> WORK ITEM:
Every entry below must be transcribed word for word, and the images must be left out.

> PROVIDED MATERIAL:
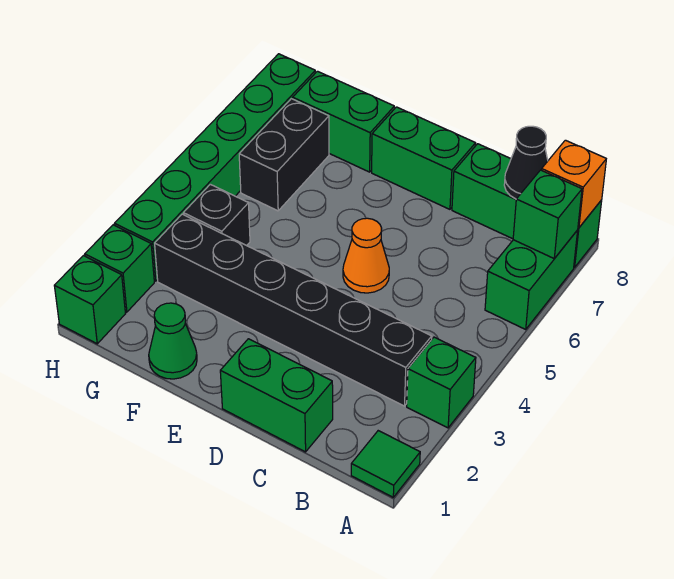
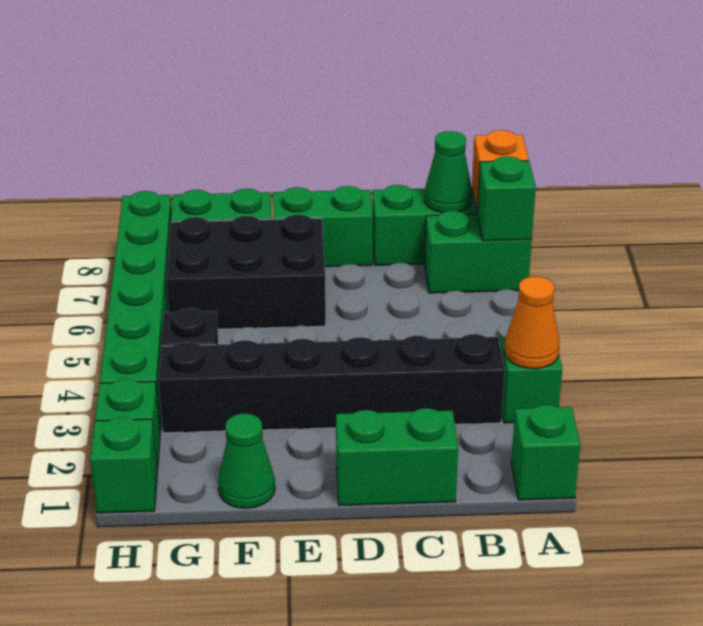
green 1x1 tile [351,431,420,497] -> green 1x1 brick [511,405,581,500]
green 1x2 brick [485,230,578,329] -> green 1x2 brick turned to [425,211,532,293]
black 1x1 cone [504,126,548,199] -> green 1x1 cone [424,131,472,213]
orange 1x1 cone [343,218,389,293] -> orange 1x1 cone moved to [504,276,559,369]
black 1x2 brick [239,99,329,211] -> black 2x3 brick [166,215,326,329]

> REPLY TO THE TASK:
green 1x1 tile [351,431,420,497] -> green 1x1 brick [511,405,581,500]
green 1x2 brick [485,230,578,329] -> green 1x2 brick turned to [425,211,532,293]
black 1x1 cone [504,126,548,199] -> green 1x1 cone [424,131,472,213]
orange 1x1 cone [343,218,389,293] -> orange 1x1 cone moved to [504,276,559,369]
black 1x2 brick [239,99,329,211] -> black 2x3 brick [166,215,326,329]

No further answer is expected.